__What to do__. Exactly the lines below starting at the line with "(253, 218) = (305, 270): black" and ending at the line with "(245, 203) = (661, 294): blue" are wanted, with both ends included. Leave out the pictures and add no other lines.

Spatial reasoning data
• • •

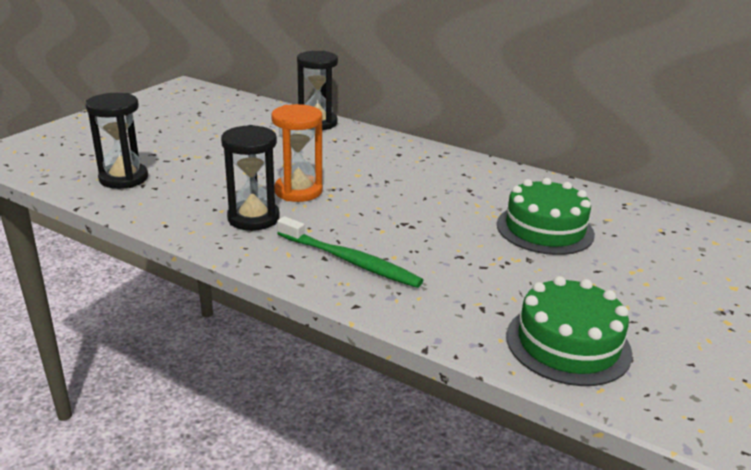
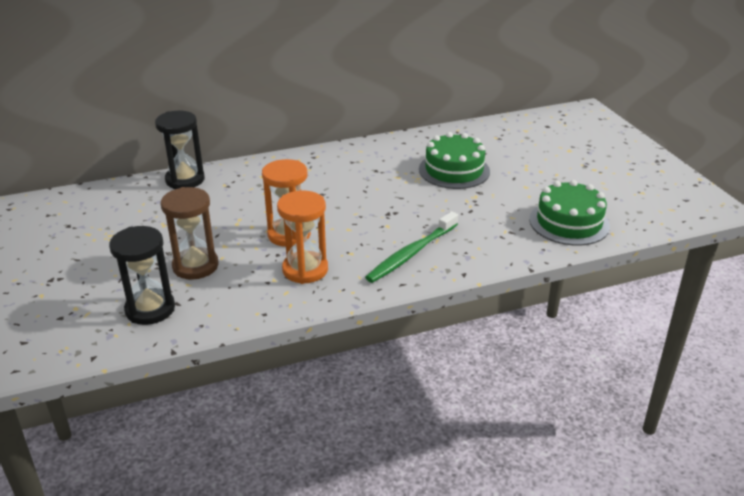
camera: 50 degrees left, 5 degrees up
(201, 172) = (195, 266): none -> brown hourglass
(253, 218) = (305, 270): black hourglass -> orange hourglass
(350, 261) = (411, 254): green toothbrush -> green toothbrush turned 150 degrees clockwise

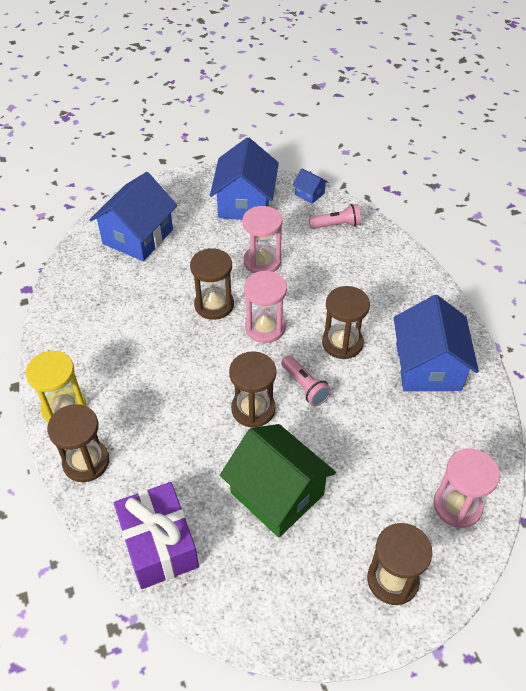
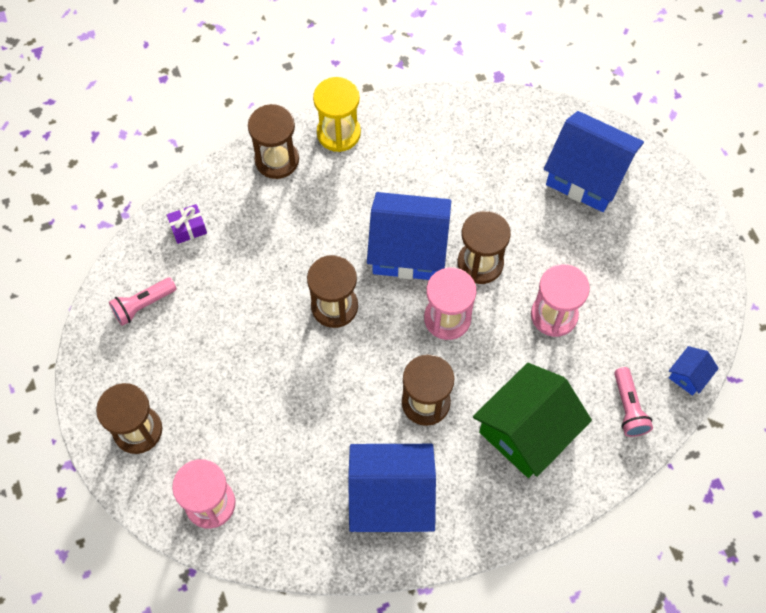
camera: 90 degrees right, 15 degrees up
(159, 545) = (188, 228): purple gift -> purple gift, size x0.46
(245, 203) = (661, 294): blue house -> blue house (408, 249)
(277, 494) = (234, 329): green house -> green house (527, 431)
(305, 386) = (363, 359): pink flashlight -> pink flashlight (143, 305)

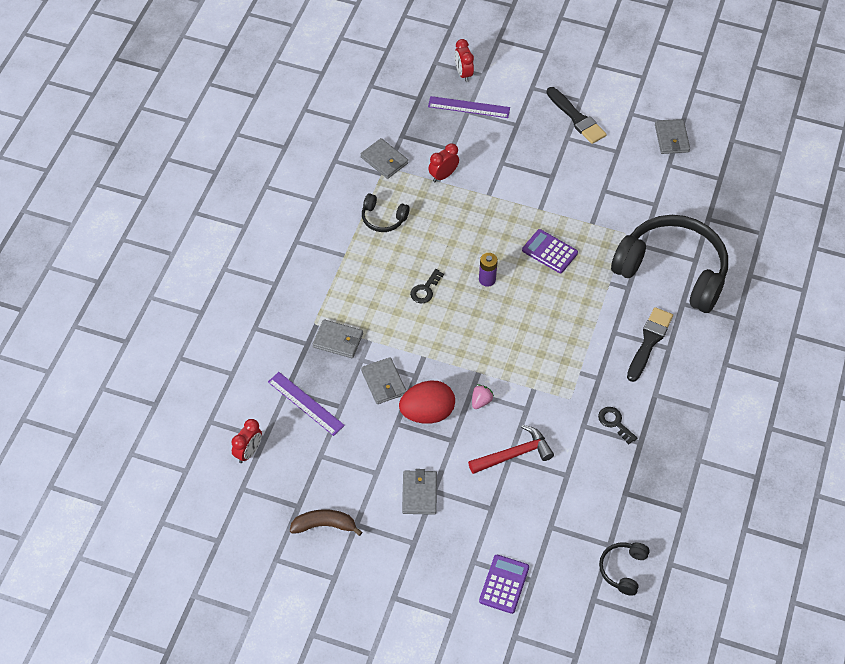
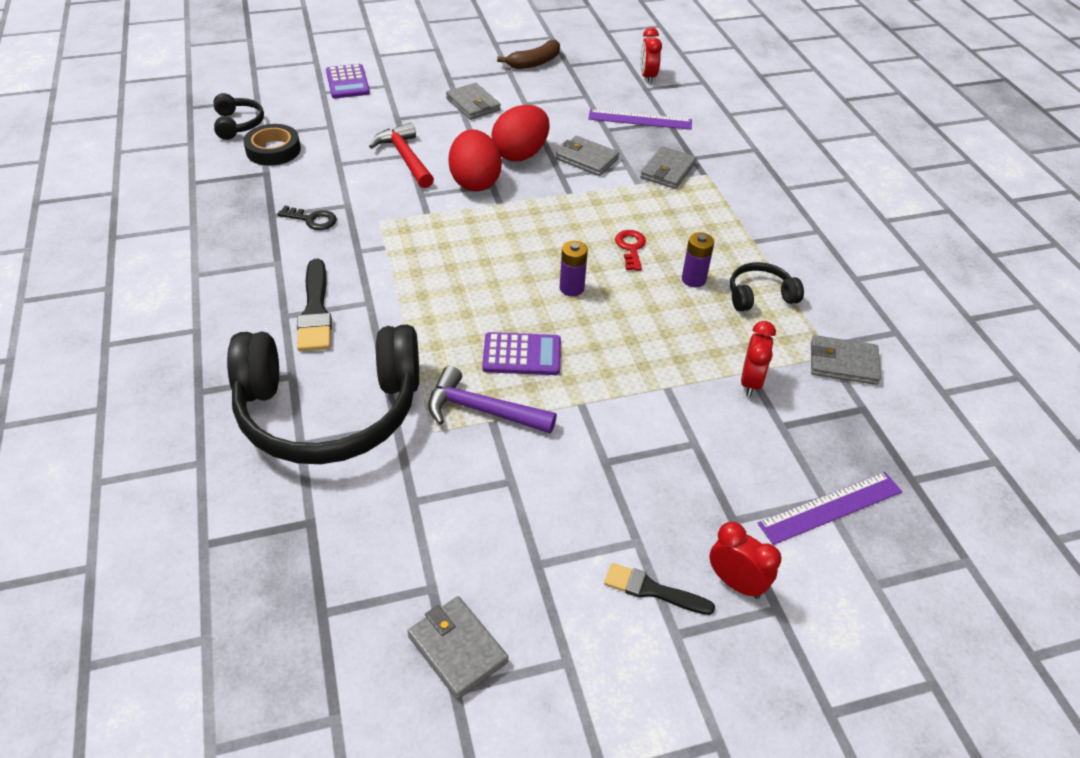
camera: 145 degrees right, 10 degrees down
(338, 340) = (668, 171): grey wallet -> grey wallet turned 45 degrees counterclockwise
(410, 248) = (693, 279): none -> purple battery
(425, 289) = (631, 248): black key -> red key
(463, 73) = (905, 566): red clock -> red clock (736, 583)
(481, 401) = (475, 182): pink strawberry -> red egg
(514, 454) = (405, 158): red hammer -> red hammer turned 120 degrees clockwise
(577, 118) = (652, 590): black brush -> black brush, size x0.64
(593, 231) = (482, 410): none -> purple hammer
(609, 518) = (273, 150): none -> black tape

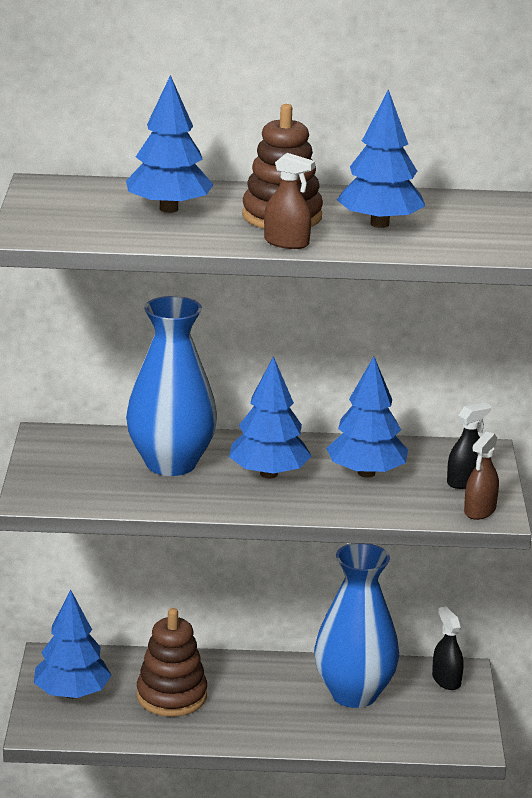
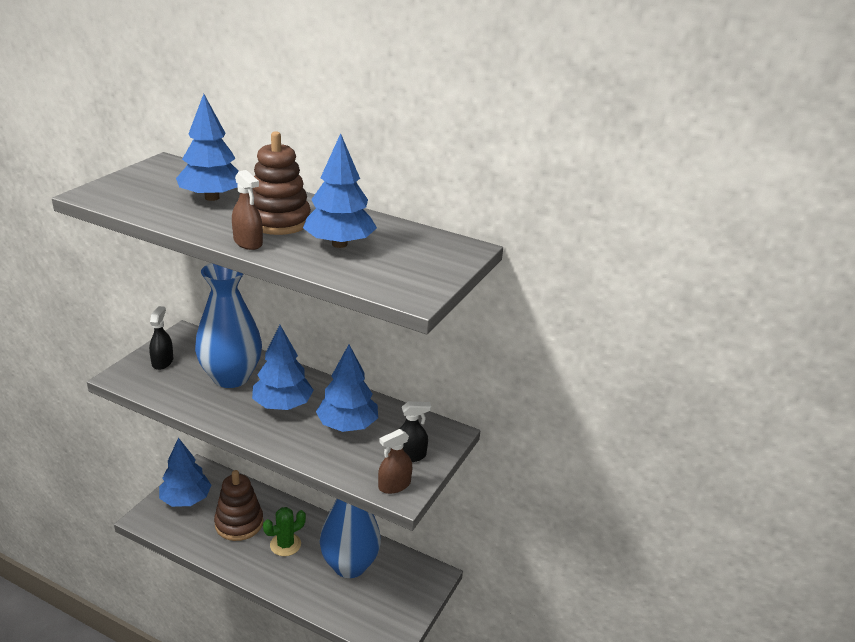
camera: 25 degrees right, 5 degrees up
(254, 699) = (285, 545): none -> green cactus
(446, 680) = (418, 577): black spray bottle -> black spray bottle (162, 362)

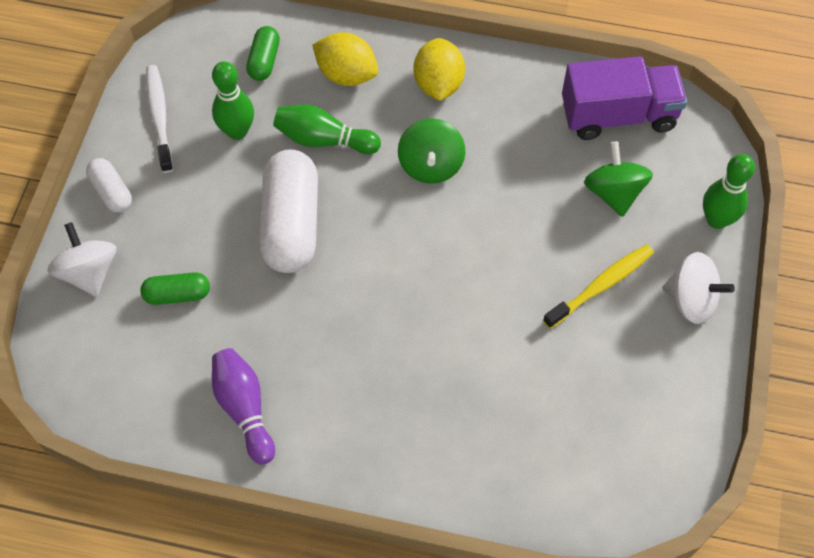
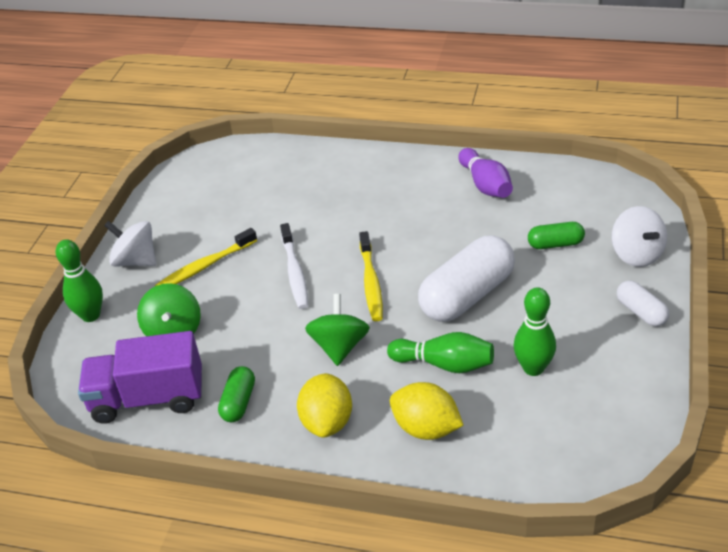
camera: 175 degrees left, 20 degrees down
(159, 117) = (618, 378): white toothbrush -> white toothbrush (295, 272)
(264, 61) = (519, 440): green capsule -> green capsule (238, 402)
(291, 224) = (467, 295): white capsule -> white capsule turned 45 degrees clockwise
(398, 249) = (371, 282): none -> yellow toothbrush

• • •

__Solution to this problem__.
(253, 218) = (305, 270): black hourglass -> orange hourglass
(350, 261) = (411, 254): green toothbrush -> green toothbrush turned 150 degrees clockwise

camera: 90 degrees right, 15 degrees up
(159, 545) = (188, 228): purple gift -> purple gift, size x0.46
(245, 203) = (661, 294): blue house -> blue house (408, 249)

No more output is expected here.